# AVAILABLE RECORDS:
# # # # #
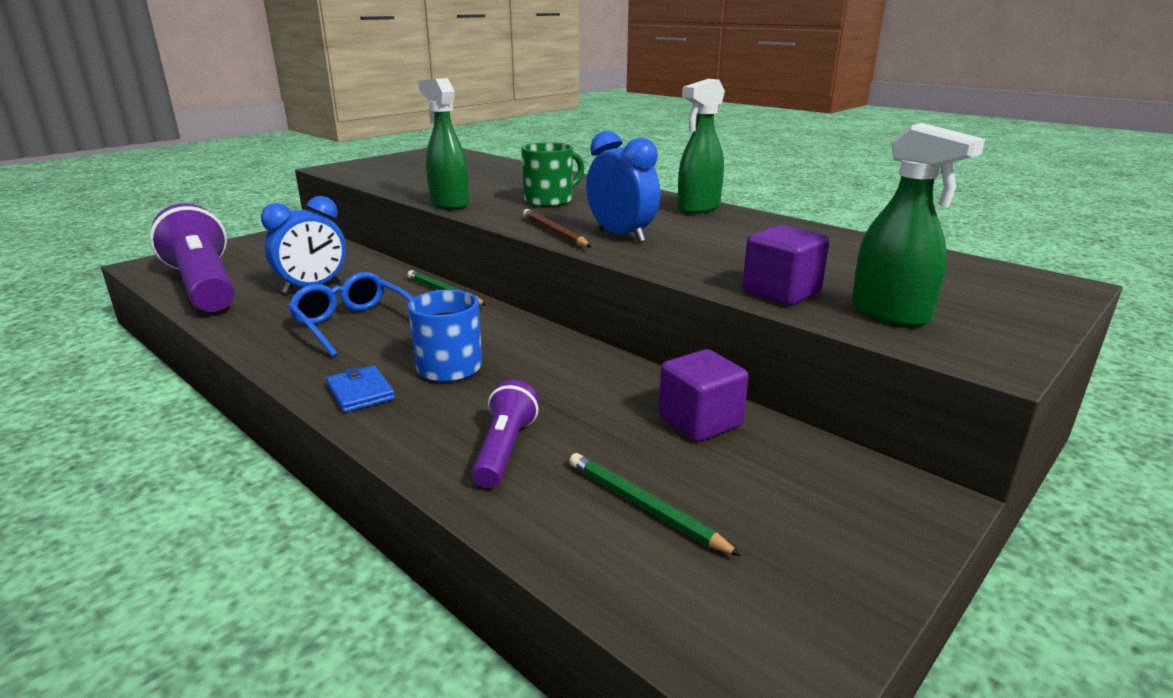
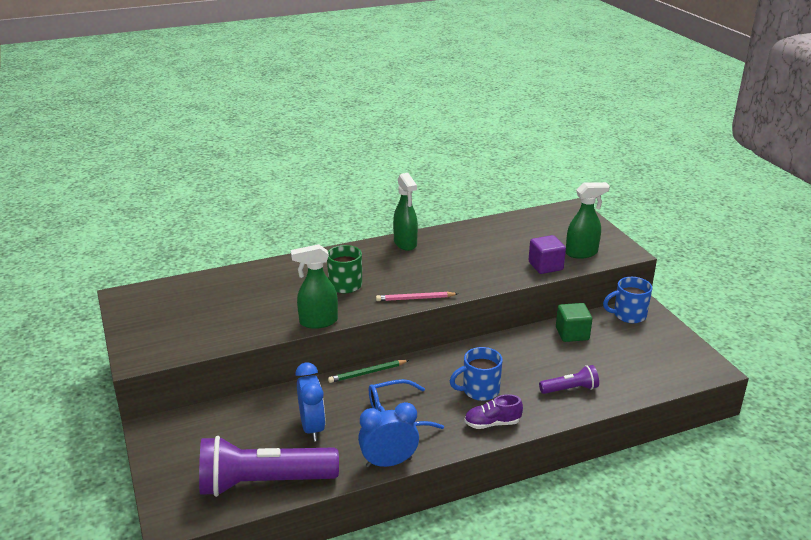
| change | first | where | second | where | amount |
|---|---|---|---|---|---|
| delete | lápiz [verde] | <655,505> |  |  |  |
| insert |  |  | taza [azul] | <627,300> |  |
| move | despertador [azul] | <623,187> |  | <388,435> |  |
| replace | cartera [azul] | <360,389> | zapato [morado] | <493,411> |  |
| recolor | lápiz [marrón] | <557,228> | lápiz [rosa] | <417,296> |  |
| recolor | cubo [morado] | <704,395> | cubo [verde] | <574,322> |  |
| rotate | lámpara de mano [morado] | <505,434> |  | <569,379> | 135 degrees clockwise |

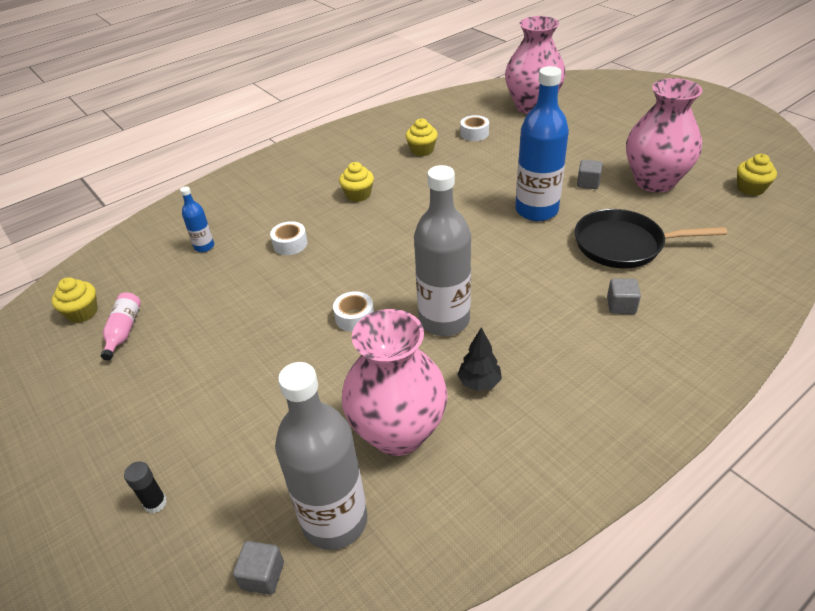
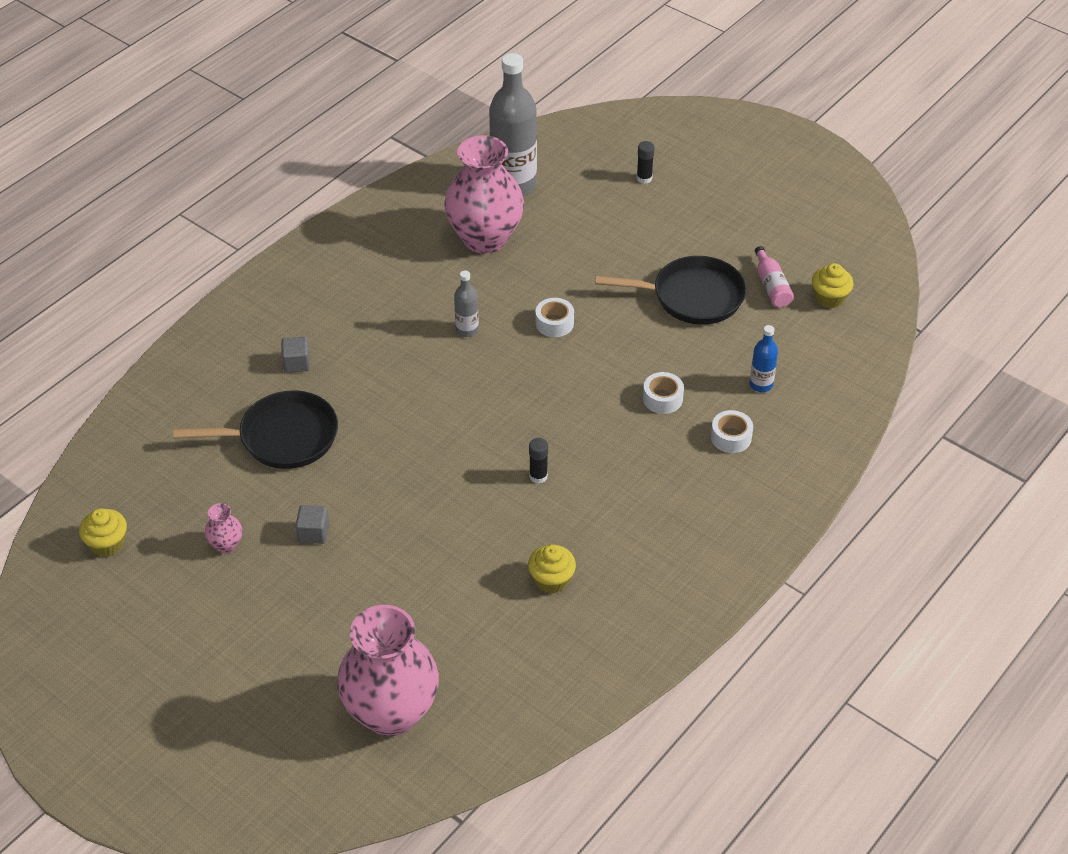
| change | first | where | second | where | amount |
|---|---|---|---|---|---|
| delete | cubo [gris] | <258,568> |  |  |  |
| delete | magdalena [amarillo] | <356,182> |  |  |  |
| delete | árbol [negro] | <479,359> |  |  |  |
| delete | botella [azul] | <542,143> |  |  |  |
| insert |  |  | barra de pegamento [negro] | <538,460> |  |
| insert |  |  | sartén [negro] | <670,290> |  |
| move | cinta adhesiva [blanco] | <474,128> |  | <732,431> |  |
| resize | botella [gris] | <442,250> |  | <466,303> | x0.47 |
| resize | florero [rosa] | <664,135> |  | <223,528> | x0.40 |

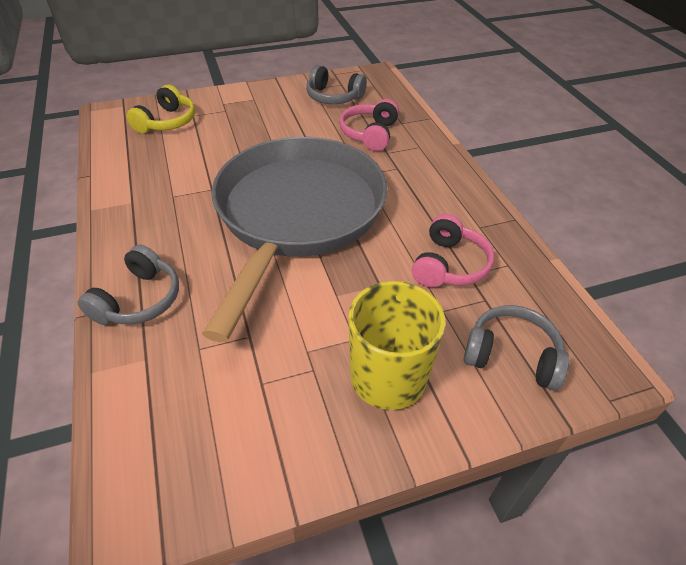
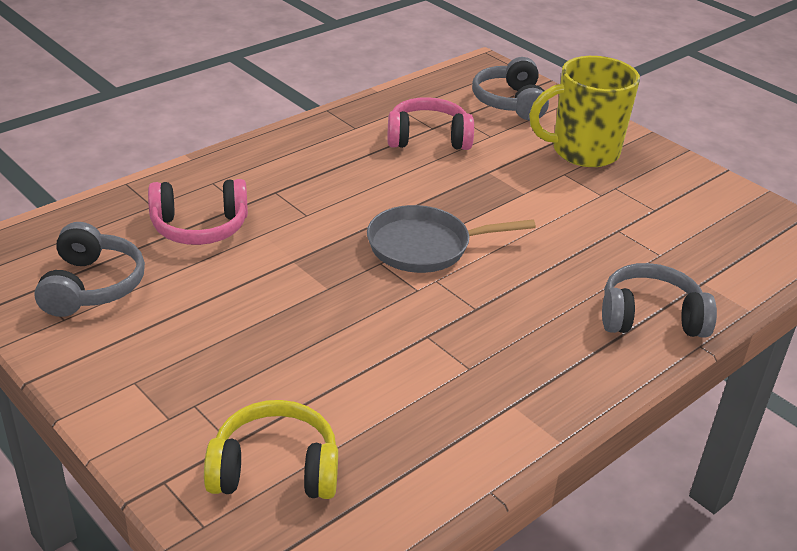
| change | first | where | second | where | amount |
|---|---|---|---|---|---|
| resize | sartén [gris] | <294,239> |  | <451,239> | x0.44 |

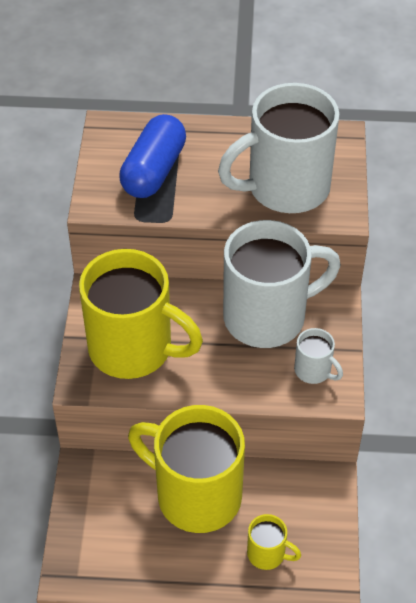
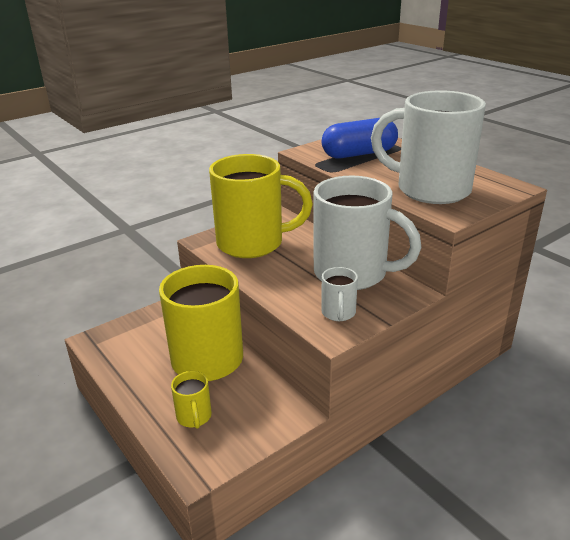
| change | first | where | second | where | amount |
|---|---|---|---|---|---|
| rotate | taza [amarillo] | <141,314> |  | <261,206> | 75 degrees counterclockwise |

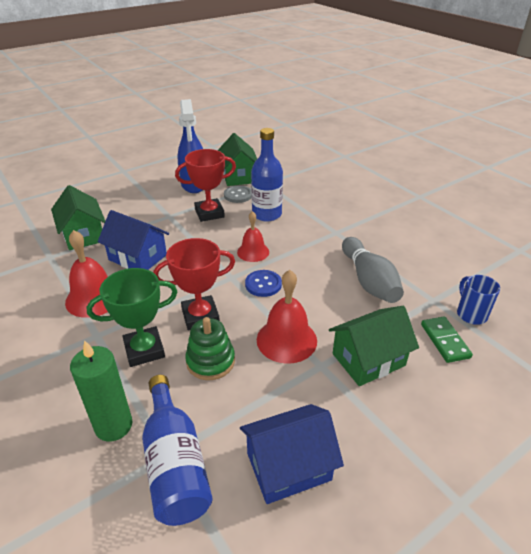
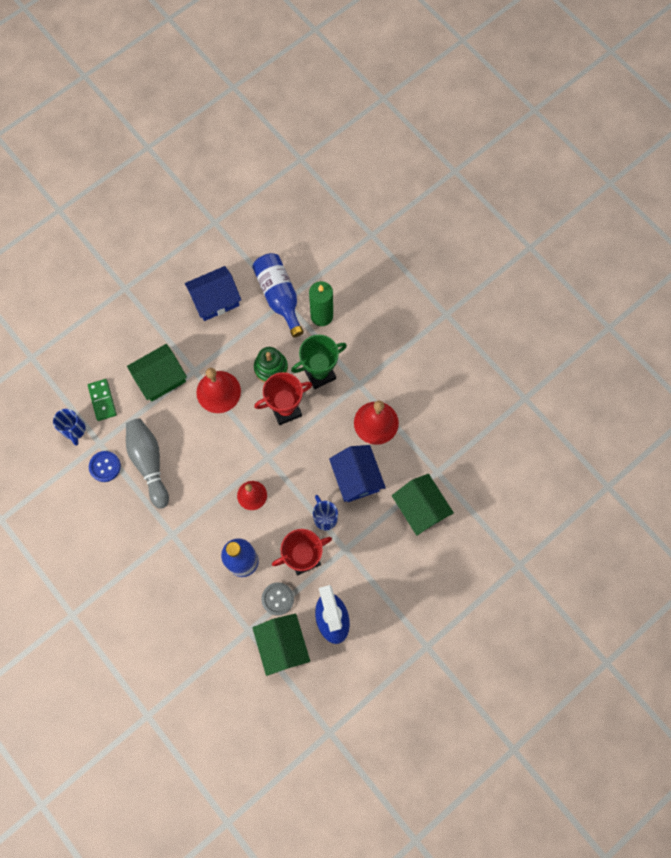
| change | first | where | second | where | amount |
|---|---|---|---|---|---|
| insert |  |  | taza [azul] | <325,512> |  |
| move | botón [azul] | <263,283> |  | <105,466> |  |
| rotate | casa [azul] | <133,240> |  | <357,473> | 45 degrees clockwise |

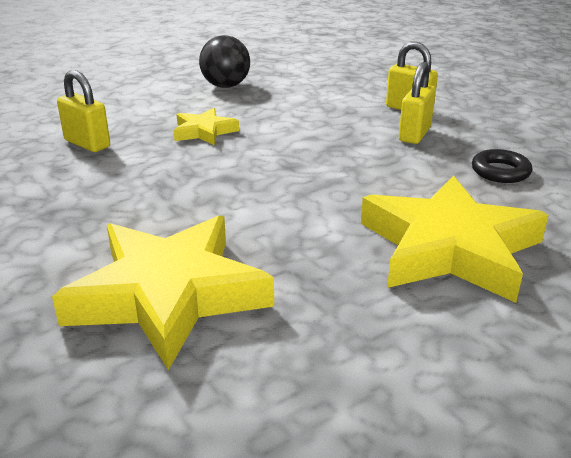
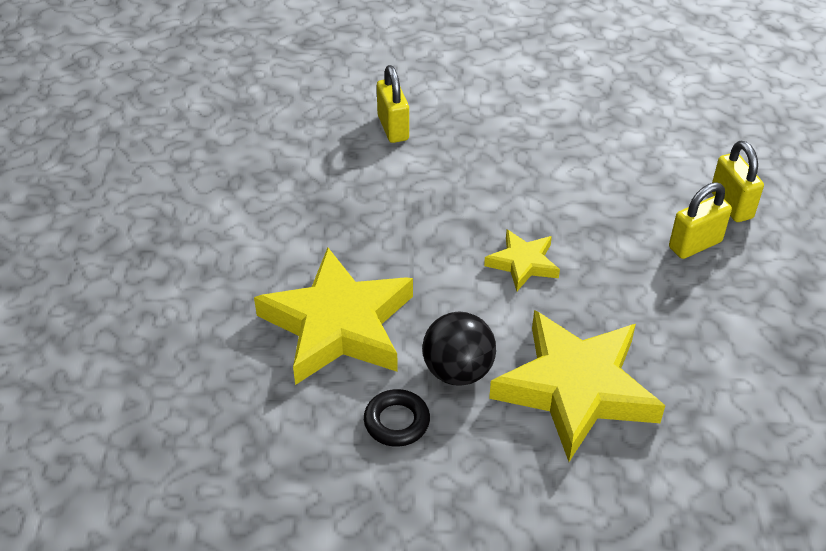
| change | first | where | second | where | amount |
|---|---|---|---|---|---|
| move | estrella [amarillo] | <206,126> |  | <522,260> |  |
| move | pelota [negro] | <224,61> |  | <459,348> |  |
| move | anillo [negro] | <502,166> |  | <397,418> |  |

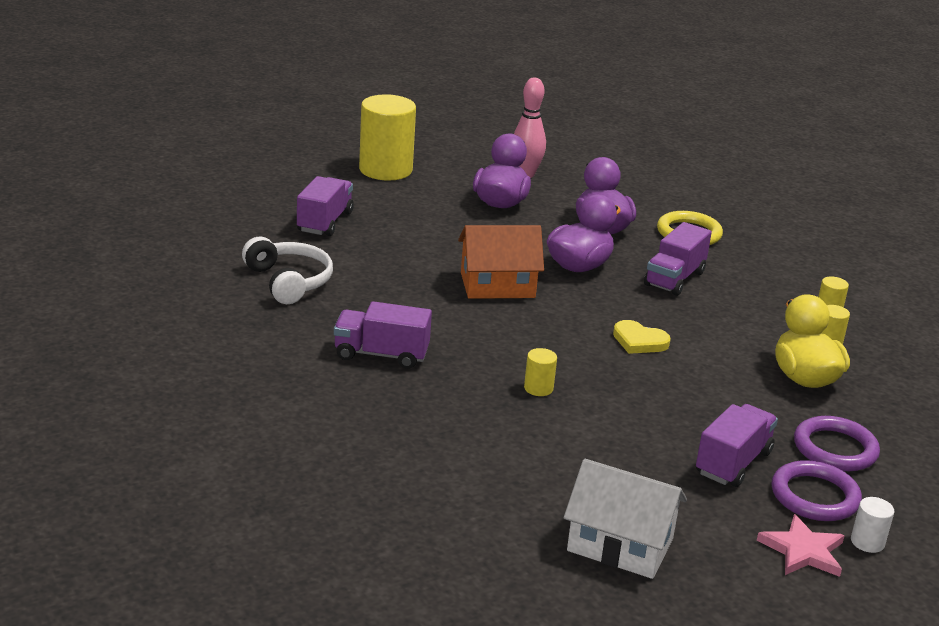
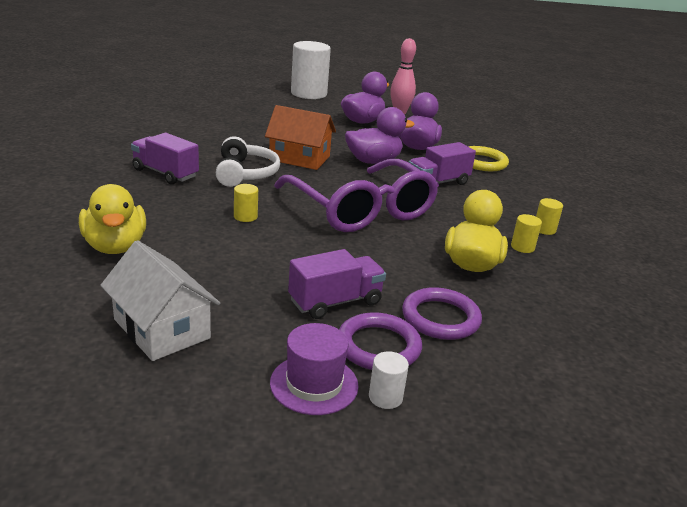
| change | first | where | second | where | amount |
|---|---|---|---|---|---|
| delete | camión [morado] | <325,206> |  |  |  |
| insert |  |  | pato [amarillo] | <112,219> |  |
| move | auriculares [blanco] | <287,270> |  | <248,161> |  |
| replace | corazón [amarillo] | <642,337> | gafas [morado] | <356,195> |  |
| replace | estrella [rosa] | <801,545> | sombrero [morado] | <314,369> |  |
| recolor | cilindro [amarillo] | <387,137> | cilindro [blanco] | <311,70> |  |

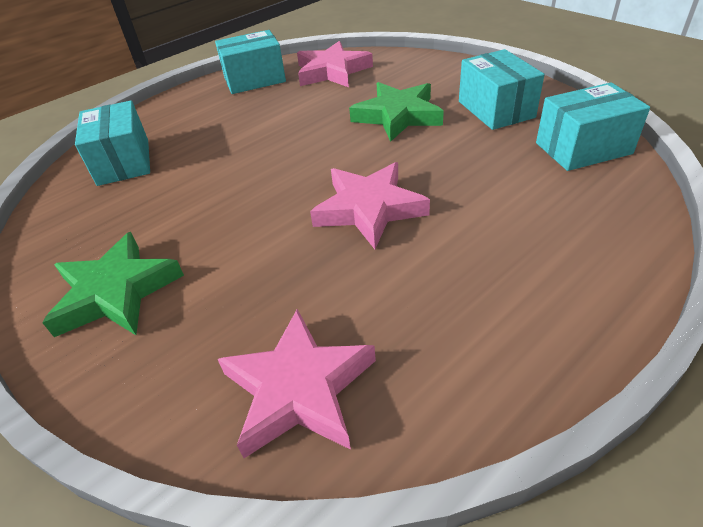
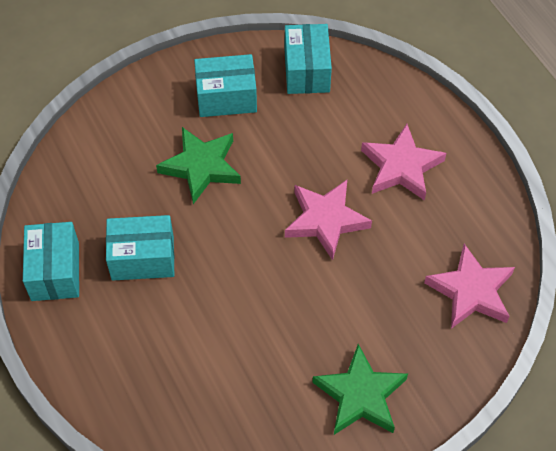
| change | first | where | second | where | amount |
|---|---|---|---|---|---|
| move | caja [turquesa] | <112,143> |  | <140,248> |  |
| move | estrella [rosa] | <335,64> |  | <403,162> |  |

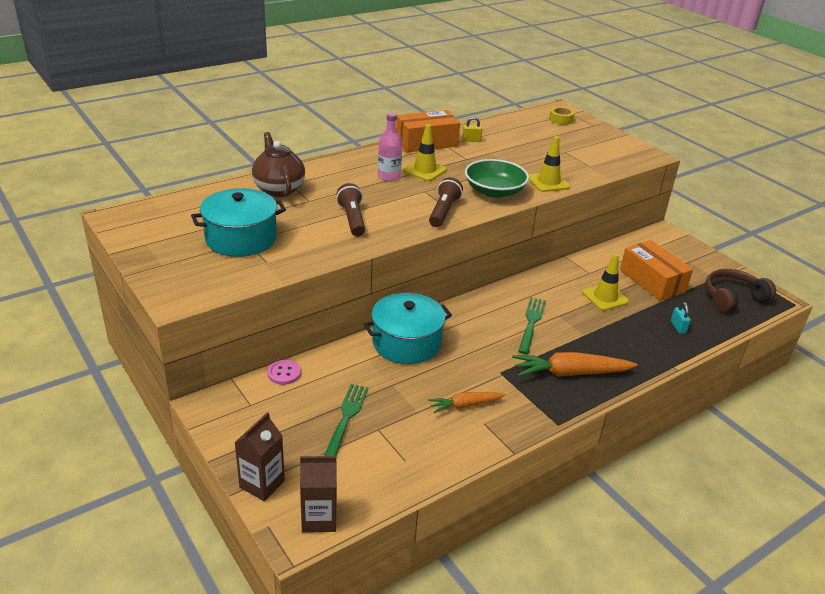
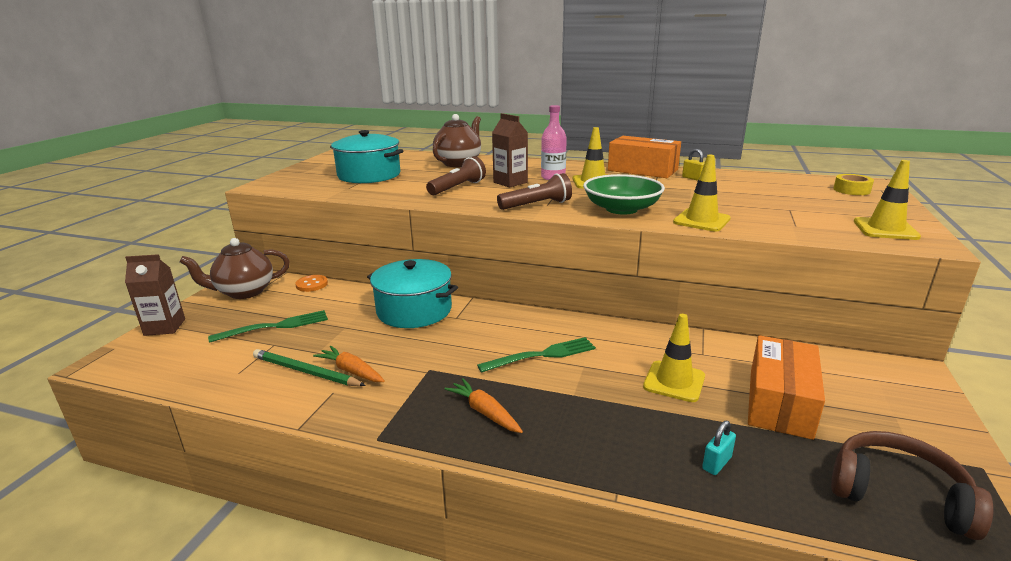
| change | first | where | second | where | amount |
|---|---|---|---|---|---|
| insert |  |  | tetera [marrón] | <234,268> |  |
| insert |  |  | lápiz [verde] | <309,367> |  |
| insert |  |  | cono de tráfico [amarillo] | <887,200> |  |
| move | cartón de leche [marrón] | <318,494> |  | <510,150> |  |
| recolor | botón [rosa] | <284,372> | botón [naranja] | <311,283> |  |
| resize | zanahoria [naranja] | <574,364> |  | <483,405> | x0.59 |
# # # # #
# WORK ITEM:
Pictures are to be dropped, and every record is to be copied exactly.

# COMPLETED TASK:
| change | first | where | second | where | amount |
|---|---|---|---|---|---|
| delete | lápiz [verde] | <655,505> |  |  |  |
| insert |  |  | taza [azul] | <627,300> |  |
| move | despertador [azul] | <623,187> |  | <388,435> |  |
| replace | cartera [azul] | <360,389> | zapato [morado] | <493,411> |  |
| recolor | lápiz [marrón] | <557,228> | lápiz [rosa] | <417,296> |  |
| recolor | cubo [morado] | <704,395> | cubo [verde] | <574,322> |  |
| rotate | lámpara de mano [morado] | <505,434> |  | <569,379> | 135 degrees clockwise |

| change | first | where | second | where | amount |
|---|---|---|---|---|---|
| delete | cubo [gris] | <258,568> |  |  |  |
| delete | magdalena [amarillo] | <356,182> |  |  |  |
| delete | árbol [negro] | <479,359> |  |  |  |
| delete | botella [azul] | <542,143> |  |  |  |
| insert |  |  | barra de pegamento [negro] | <538,460> |  |
| insert |  |  | sartén [negro] | <670,290> |  |
| move | cinta adhesiva [blanco] | <474,128> |  | <732,431> |  |
| resize | botella [gris] | <442,250> |  | <466,303> | x0.47 |
| resize | florero [rosa] | <664,135> |  | <223,528> | x0.40 |

| change | first | where | second | where | amount |
|---|---|---|---|---|---|
| resize | sartén [gris] | <294,239> |  | <451,239> | x0.44 |

| change | first | where | second | where | amount |
|---|---|---|---|---|---|
| rotate | taza [amarillo] | <141,314> |  | <261,206> | 75 degrees counterclockwise |

| change | first | where | second | where | amount |
|---|---|---|---|---|---|
| insert |  |  | taza [azul] | <325,512> |  |
| move | botón [azul] | <263,283> |  | <105,466> |  |
| rotate | casa [azul] | <133,240> |  | <357,473> | 45 degrees clockwise |

| change | first | where | second | where | amount |
|---|---|---|---|---|---|
| move | estrella [amarillo] | <206,126> |  | <522,260> |  |
| move | pelota [negro] | <224,61> |  | <459,348> |  |
| move | anillo [negro] | <502,166> |  | <397,418> |  |

| change | first | where | second | where | amount |
|---|---|---|---|---|---|
| delete | camión [morado] | <325,206> |  |  |  |
| insert |  |  | pato [amarillo] | <112,219> |  |
| move | auriculares [blanco] | <287,270> |  | <248,161> |  |
| replace | corazón [amarillo] | <642,337> | gafas [morado] | <356,195> |  |
| replace | estrella [rosa] | <801,545> | sombrero [morado] | <314,369> |  |
| recolor | cilindro [amarillo] | <387,137> | cilindro [blanco] | <311,70> |  |

| change | first | where | second | where | amount |
|---|---|---|---|---|---|
| move | caja [turquesa] | <112,143> |  | <140,248> |  |
| move | estrella [rosa] | <335,64> |  | <403,162> |  |

| change | first | where | second | where | amount |
|---|---|---|---|---|---|
| insert |  |  | tetera [marrón] | <234,268> |  |
| insert |  |  | lápiz [verde] | <309,367> |  |
| insert |  |  | cono de tráfico [amarillo] | <887,200> |  |
| move | cartón de leche [marrón] | <318,494> |  | <510,150> |  |
| recolor | botón [rosa] | <284,372> | botón [naranja] | <311,283> |  |
| resize | zanahoria [naranja] | <574,364> |  | <483,405> | x0.59 |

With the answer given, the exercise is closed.